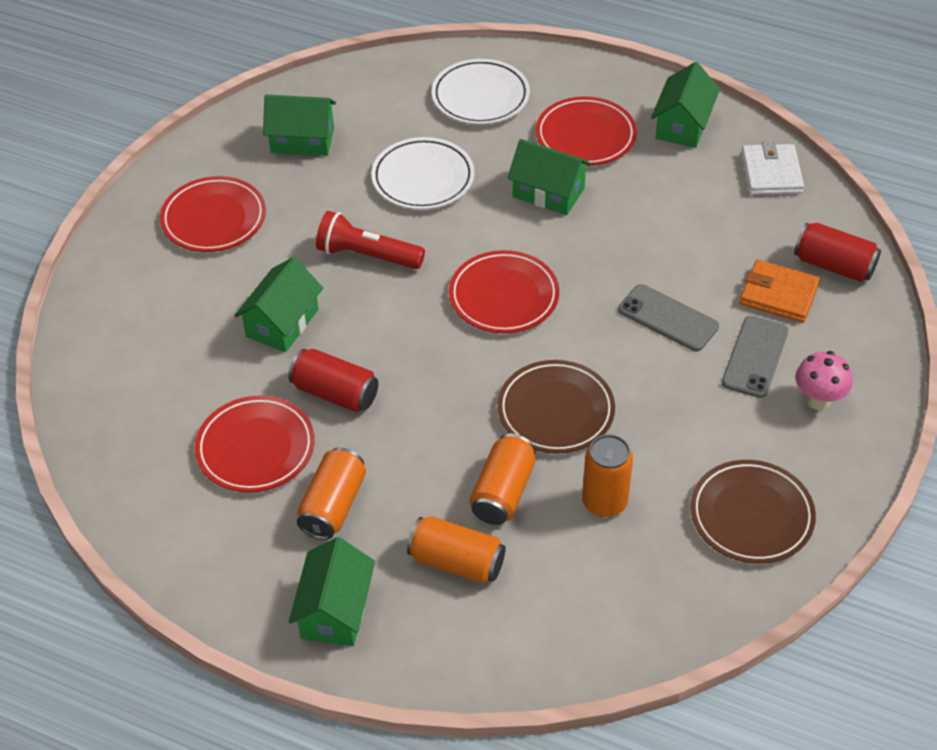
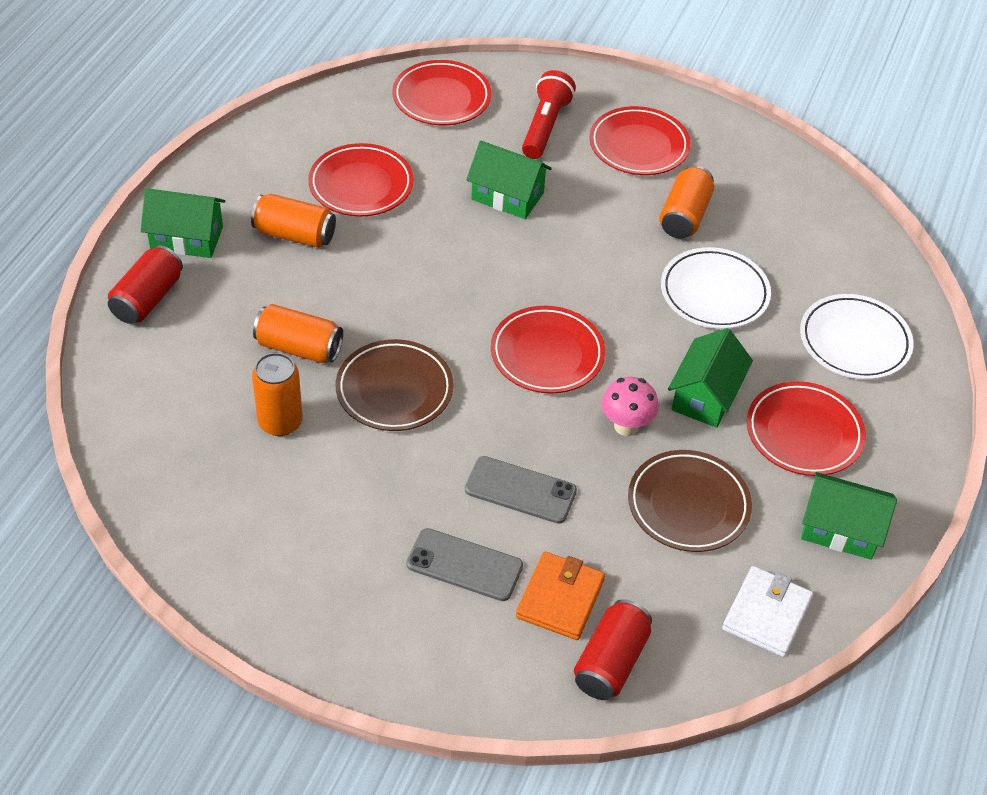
camera: 85 degrees right, 0 degrees up
(114, 378) = (441, 98): none -> red plate
(302, 140) = (758, 202): green house -> none
(335, 393) = (422, 233): red can -> red can (147, 299)
(367, 255) = (598, 252): red flashlight -> red flashlight (545, 127)
(457, 562) = (225, 314): orange can -> orange can (684, 216)
(668, 318) = (520, 490): grey phone -> grey phone turned 75 degrees clockwise
(751, 515) = (251, 539): brown plate -> brown plate (688, 505)
(771, 173) = (766, 614): white wallet -> white wallet turned 60 degrees counterclockwise
(818, 400) = (401, 618): pink mushroom -> pink mushroom (626, 426)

▶ YOUR INSTRUCTIONS:
The reply must match the records exactly, apart from the pictures, which are left out.

▶ ANSWER SECTION:
camera: 85 degrees right, 0 degrees up
(114, 378) = (441, 98): none -> red plate
(302, 140) = (758, 202): green house -> none
(335, 393) = (422, 233): red can -> red can (147, 299)
(367, 255) = (598, 252): red flashlight -> red flashlight (545, 127)
(457, 562) = (225, 314): orange can -> orange can (684, 216)
(668, 318) = (520, 490): grey phone -> grey phone turned 75 degrees clockwise
(751, 515) = (251, 539): brown plate -> brown plate (688, 505)
(771, 173) = (766, 614): white wallet -> white wallet turned 60 degrees counterclockwise
(818, 400) = (401, 618): pink mushroom -> pink mushroom (626, 426)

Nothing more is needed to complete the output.